→ ASSIGNED TASK:
Copy, from the material below, each line that contains the word "braun".

→ INPUT FOR THIS TASK:
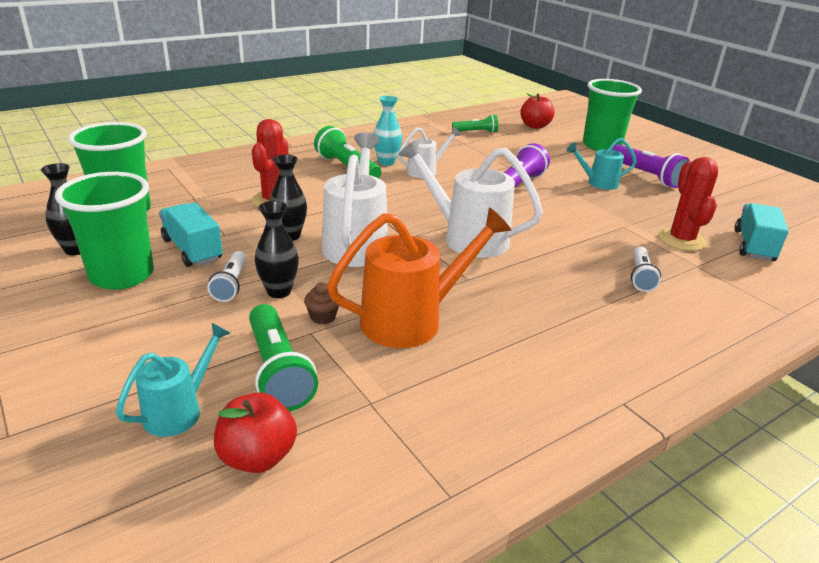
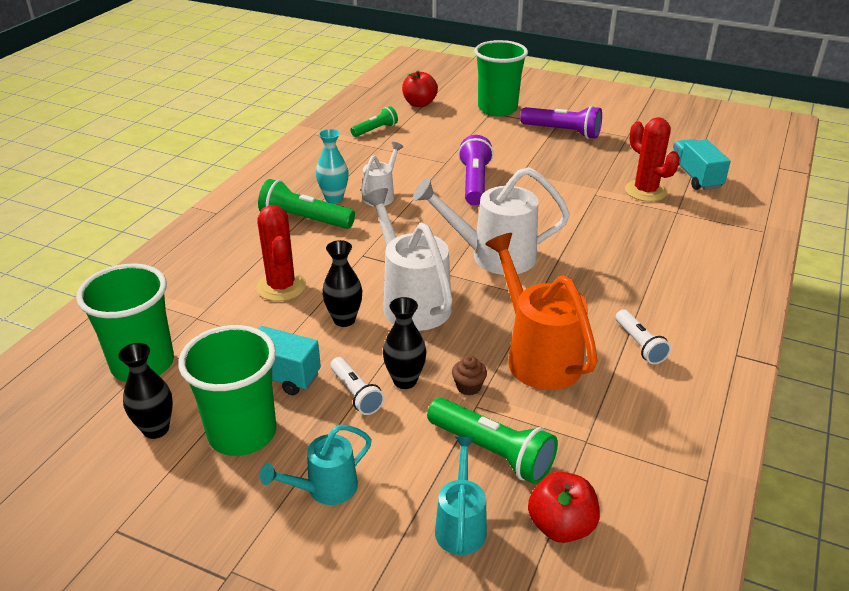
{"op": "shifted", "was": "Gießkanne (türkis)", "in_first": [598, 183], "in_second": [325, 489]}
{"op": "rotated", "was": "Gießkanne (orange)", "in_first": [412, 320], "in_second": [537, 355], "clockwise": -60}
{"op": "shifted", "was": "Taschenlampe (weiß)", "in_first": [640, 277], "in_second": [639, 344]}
---
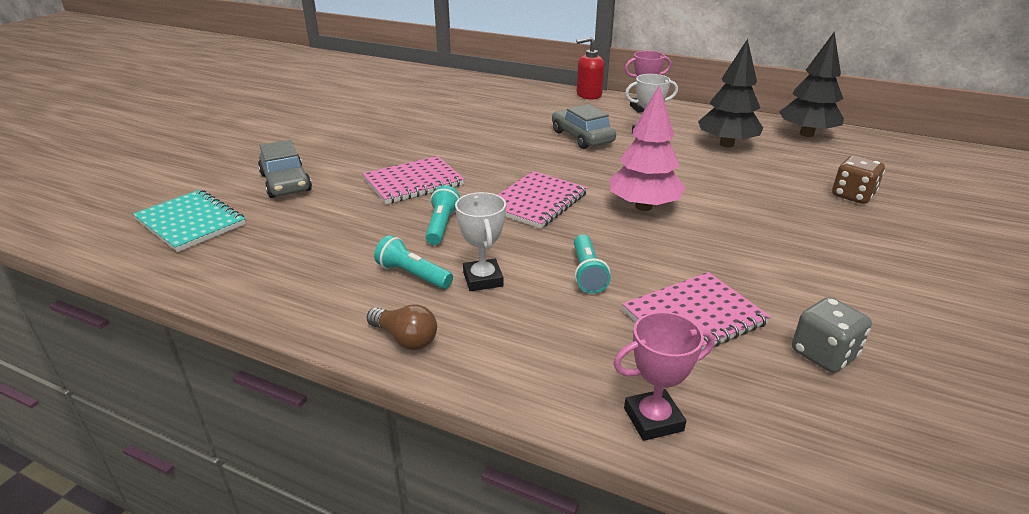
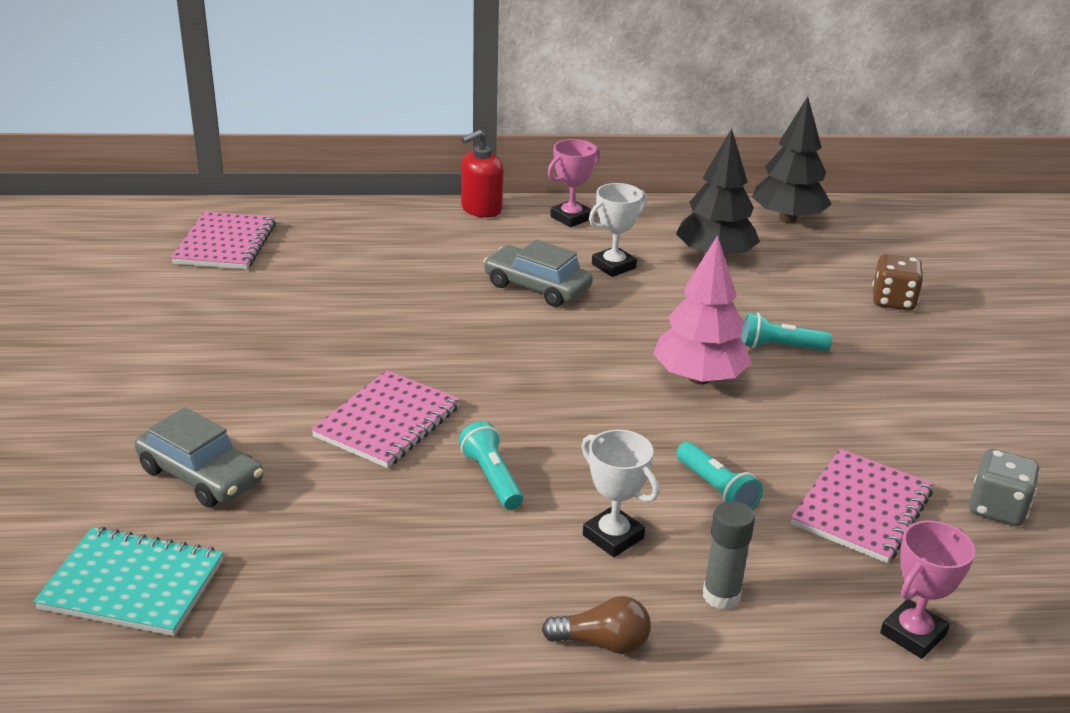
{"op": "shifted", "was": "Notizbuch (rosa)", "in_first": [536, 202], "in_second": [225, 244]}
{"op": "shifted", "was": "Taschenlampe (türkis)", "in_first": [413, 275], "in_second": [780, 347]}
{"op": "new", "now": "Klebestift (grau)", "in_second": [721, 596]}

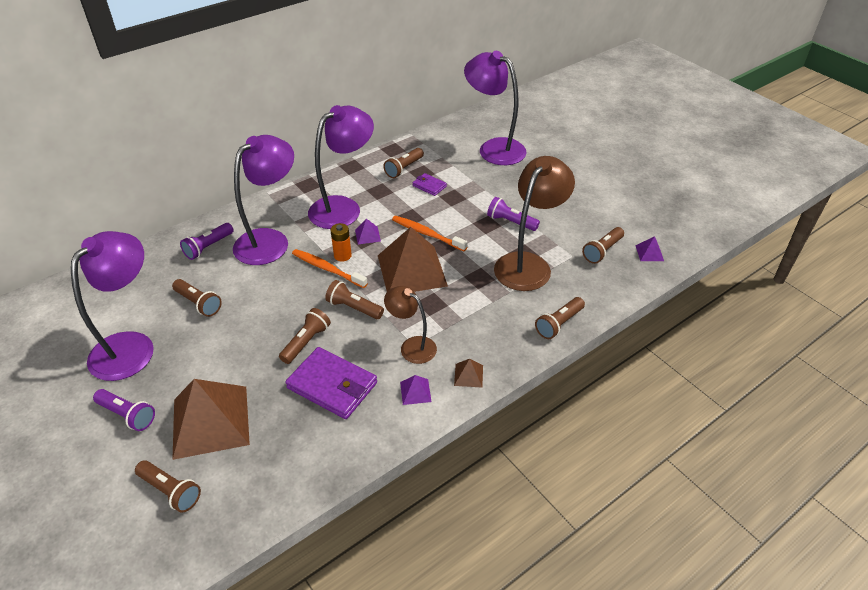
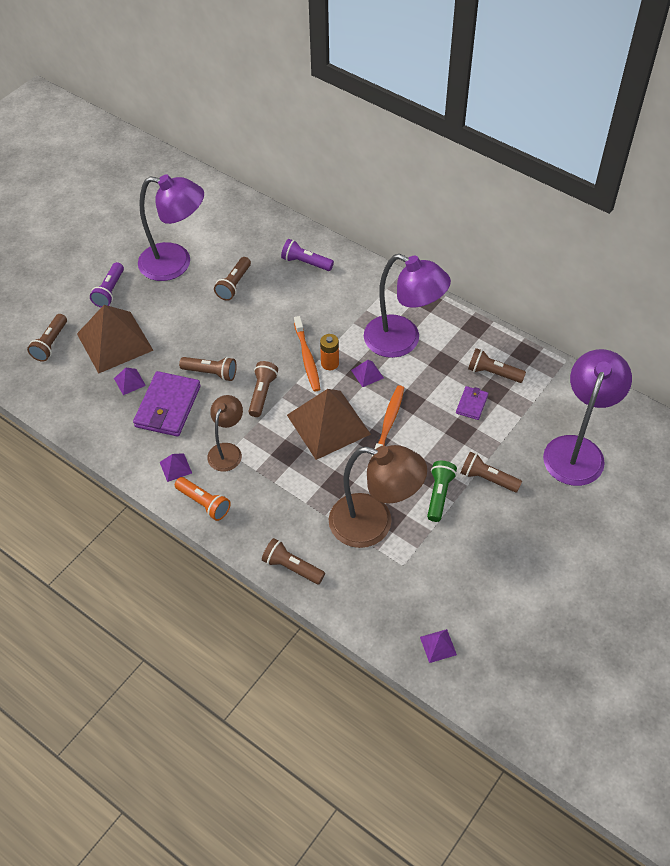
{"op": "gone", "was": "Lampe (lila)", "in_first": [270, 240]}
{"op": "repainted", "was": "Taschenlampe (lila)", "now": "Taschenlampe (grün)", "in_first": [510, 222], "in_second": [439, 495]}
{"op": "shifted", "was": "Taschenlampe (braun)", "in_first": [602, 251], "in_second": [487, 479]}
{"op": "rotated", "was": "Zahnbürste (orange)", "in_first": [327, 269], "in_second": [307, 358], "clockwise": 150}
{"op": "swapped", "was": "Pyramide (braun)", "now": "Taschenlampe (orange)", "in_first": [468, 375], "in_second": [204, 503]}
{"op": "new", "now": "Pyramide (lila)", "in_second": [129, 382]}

→ EXERCISE SOLUTION:
{"op": "shifted", "was": "Taschenlampe (braun)", "in_first": [602, 251], "in_second": [487, 479]}
{"op": "swapped", "was": "Pyramide (braun)", "now": "Taschenlampe (orange)", "in_first": [468, 375], "in_second": [204, 503]}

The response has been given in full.